REQUIREMENT:
Print the lines in the listing below that fall between the line with "(462, 201) = (333, 223): green gift -> none" and the line with "(329, 494) = (551, 375): grey", those two lines included, exactly as they stand and with nothing else.
--- --- ---
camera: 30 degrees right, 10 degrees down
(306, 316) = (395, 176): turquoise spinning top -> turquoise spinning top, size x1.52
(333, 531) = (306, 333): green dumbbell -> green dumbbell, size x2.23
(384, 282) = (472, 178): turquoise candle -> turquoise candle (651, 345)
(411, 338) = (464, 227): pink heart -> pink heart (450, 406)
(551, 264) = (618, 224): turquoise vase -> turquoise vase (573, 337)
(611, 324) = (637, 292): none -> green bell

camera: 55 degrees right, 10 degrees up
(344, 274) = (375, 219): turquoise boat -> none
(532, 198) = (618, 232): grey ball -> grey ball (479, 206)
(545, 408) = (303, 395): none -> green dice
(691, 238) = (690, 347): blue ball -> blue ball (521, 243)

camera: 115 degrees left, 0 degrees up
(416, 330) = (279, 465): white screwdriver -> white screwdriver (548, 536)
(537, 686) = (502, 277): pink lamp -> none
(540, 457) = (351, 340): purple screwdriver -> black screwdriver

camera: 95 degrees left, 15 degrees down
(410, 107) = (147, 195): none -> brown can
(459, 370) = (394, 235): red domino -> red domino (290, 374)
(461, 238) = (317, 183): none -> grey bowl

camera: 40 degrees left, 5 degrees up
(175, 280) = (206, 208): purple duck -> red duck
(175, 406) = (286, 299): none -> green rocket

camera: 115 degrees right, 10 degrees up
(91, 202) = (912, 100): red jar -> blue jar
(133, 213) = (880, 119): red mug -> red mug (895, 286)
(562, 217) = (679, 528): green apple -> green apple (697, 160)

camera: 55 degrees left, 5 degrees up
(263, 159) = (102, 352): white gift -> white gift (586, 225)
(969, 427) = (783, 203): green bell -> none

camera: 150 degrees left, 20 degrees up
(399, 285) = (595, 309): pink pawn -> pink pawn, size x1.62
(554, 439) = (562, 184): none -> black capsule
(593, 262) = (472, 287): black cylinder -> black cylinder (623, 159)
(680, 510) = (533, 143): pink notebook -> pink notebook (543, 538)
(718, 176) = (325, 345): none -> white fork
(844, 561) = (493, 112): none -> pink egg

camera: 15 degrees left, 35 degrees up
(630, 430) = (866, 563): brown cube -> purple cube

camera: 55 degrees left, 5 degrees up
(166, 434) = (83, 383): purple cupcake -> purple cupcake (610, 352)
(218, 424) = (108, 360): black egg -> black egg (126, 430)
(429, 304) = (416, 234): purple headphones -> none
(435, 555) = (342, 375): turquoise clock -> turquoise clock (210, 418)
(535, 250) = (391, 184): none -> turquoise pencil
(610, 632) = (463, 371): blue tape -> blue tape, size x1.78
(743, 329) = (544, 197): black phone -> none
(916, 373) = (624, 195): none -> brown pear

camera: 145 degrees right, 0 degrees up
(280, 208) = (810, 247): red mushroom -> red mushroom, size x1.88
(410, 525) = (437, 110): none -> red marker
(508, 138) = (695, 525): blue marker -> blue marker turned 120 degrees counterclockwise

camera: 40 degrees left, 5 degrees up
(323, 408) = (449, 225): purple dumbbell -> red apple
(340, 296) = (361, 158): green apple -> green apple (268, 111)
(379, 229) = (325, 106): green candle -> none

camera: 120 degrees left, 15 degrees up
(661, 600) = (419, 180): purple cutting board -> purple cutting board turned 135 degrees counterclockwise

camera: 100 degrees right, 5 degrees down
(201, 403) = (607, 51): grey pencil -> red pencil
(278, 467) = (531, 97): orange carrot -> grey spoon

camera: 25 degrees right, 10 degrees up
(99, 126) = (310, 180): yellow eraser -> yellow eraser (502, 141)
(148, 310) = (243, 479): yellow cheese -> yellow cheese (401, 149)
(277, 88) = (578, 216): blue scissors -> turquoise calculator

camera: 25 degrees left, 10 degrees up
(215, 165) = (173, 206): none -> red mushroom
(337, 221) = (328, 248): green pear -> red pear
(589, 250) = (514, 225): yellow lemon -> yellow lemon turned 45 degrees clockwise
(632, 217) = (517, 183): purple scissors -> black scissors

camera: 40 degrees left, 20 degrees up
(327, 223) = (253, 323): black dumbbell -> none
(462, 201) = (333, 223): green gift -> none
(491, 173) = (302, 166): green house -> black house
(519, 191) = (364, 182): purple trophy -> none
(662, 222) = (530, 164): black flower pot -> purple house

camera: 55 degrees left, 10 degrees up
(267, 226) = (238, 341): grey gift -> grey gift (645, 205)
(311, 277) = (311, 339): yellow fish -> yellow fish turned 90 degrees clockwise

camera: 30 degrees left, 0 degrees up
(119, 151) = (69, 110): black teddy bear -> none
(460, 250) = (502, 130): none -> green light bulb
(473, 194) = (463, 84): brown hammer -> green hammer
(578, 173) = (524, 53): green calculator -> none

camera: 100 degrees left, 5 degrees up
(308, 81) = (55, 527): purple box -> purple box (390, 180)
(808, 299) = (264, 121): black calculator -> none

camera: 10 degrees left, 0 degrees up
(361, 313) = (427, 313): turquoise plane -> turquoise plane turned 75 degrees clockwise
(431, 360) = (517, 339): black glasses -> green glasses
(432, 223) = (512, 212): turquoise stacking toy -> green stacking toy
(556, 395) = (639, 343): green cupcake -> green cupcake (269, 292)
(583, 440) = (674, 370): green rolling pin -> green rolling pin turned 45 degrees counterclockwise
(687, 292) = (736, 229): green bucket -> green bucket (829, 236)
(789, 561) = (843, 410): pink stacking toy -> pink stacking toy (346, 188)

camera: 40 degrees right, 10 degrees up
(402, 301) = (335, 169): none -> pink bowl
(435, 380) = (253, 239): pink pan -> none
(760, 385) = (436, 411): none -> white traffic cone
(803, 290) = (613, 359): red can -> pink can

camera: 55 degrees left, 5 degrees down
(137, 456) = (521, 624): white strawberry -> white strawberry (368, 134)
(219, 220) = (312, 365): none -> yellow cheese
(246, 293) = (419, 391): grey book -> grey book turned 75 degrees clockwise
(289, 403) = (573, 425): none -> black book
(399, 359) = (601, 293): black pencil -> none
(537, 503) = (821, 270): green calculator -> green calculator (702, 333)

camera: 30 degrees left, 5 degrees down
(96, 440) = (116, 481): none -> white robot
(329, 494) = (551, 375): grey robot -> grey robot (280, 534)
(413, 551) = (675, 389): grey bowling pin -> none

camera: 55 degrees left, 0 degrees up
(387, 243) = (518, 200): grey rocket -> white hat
--- --- ---
ANSWER SPACE:
(462, 201) = (333, 223): green gift -> none
(491, 173) = (302, 166): green house -> black house
(519, 191) = (364, 182): purple trophy -> none
(662, 222) = (530, 164): black flower pot -> purple house

camera: 55 degrees left, 10 degrees up
(267, 226) = (238, 341): grey gift -> grey gift (645, 205)
(311, 277) = (311, 339): yellow fish -> yellow fish turned 90 degrees clockwise

camera: 30 degrees left, 0 degrees up
(119, 151) = (69, 110): black teddy bear -> none
(460, 250) = (502, 130): none -> green light bulb
(473, 194) = (463, 84): brown hammer -> green hammer
(578, 173) = (524, 53): green calculator -> none

camera: 100 degrees left, 5 degrees up
(308, 81) = (55, 527): purple box -> purple box (390, 180)
(808, 299) = (264, 121): black calculator -> none

camera: 10 degrees left, 0 degrees up
(361, 313) = (427, 313): turquoise plane -> turquoise plane turned 75 degrees clockwise
(431, 360) = (517, 339): black glasses -> green glasses
(432, 223) = (512, 212): turquoise stacking toy -> green stacking toy
(556, 395) = (639, 343): green cupcake -> green cupcake (269, 292)
(583, 440) = (674, 370): green rolling pin -> green rolling pin turned 45 degrees counterclockwise
(687, 292) = (736, 229): green bucket -> green bucket (829, 236)
(789, 561) = (843, 410): pink stacking toy -> pink stacking toy (346, 188)

camera: 40 degrees right, 10 degrees up
(402, 301) = (335, 169): none -> pink bowl
(435, 380) = (253, 239): pink pan -> none
(760, 385) = (436, 411): none -> white traffic cone
(803, 290) = (613, 359): red can -> pink can

camera: 55 degrees left, 5 degrees down
(137, 456) = (521, 624): white strawberry -> white strawberry (368, 134)
(219, 220) = (312, 365): none -> yellow cheese
(246, 293) = (419, 391): grey book -> grey book turned 75 degrees clockwise
(289, 403) = (573, 425): none -> black book
(399, 359) = (601, 293): black pencil -> none
(537, 503) = (821, 270): green calculator -> green calculator (702, 333)

camera: 30 degrees left, 5 degrees down
(96, 440) = (116, 481): none -> white robot
(329, 494) = (551, 375): grey robot -> grey robot (280, 534)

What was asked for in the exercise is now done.